* [Work required]:
Reproduce precisely the lines of the listing below, starting with the line that contains "purple pawn [533,250,569,315] -> none" and stopping after the line that contains "none -> white duck [472,502,540,580]"; include nothing else.

── Provided data

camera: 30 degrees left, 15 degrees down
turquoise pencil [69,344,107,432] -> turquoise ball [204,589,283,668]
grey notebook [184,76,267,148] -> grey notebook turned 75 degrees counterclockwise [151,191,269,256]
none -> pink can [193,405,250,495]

────
── Provided data

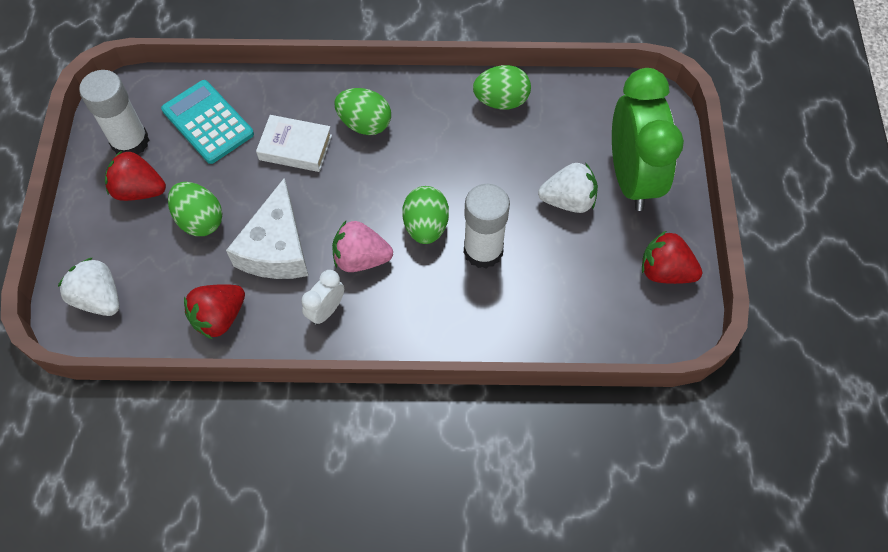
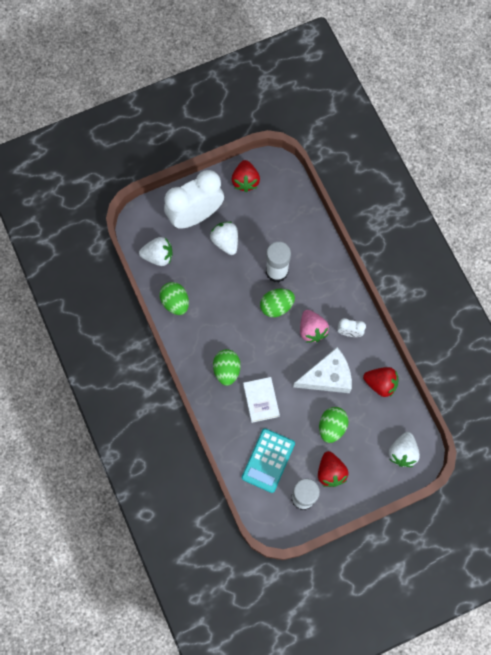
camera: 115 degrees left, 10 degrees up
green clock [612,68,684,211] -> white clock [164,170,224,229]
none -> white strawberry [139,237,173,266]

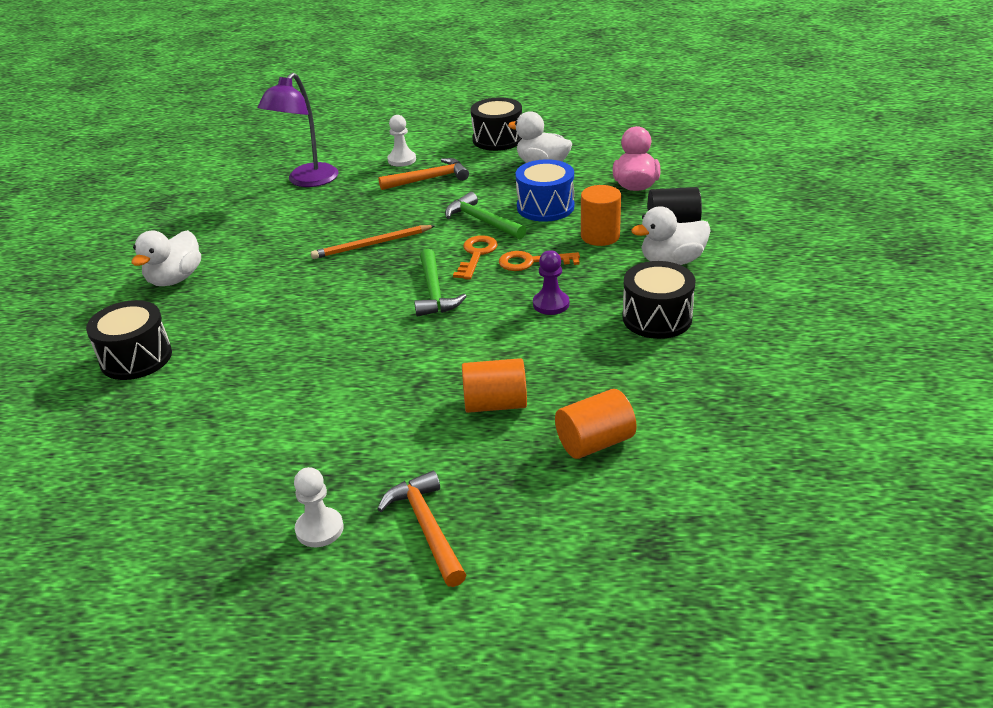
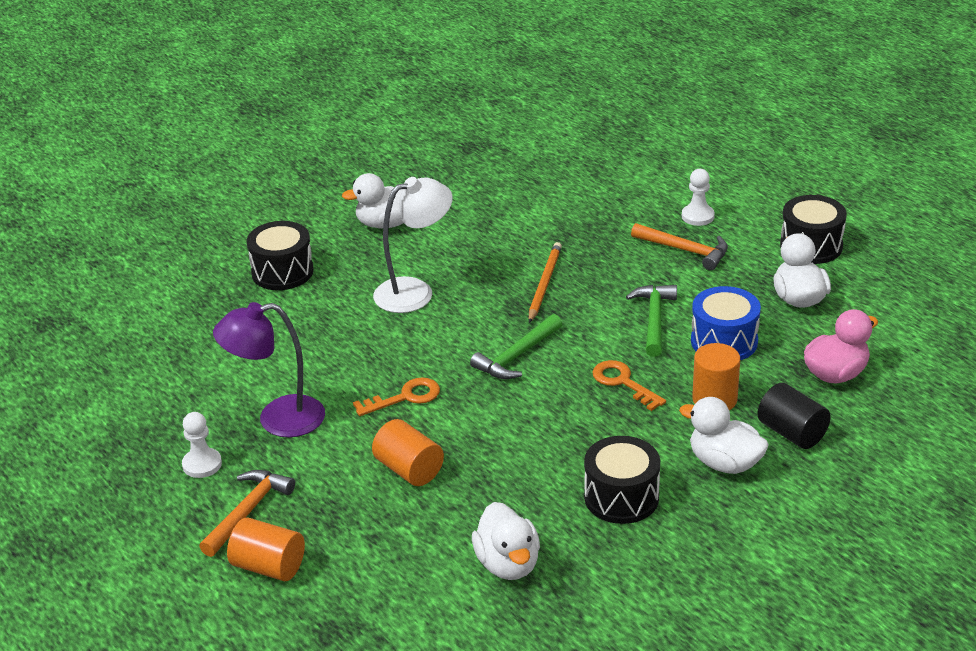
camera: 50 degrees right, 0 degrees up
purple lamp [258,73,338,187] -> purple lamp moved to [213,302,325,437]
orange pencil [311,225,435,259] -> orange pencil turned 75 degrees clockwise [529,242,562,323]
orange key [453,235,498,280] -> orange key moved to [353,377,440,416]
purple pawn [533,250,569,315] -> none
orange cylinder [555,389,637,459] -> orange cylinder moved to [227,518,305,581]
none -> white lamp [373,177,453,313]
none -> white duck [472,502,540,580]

────

* [Task answer]:
purple pawn [533,250,569,315] -> none
orange cylinder [555,389,637,459] -> orange cylinder moved to [227,518,305,581]
none -> white lamp [373,177,453,313]
none -> white duck [472,502,540,580]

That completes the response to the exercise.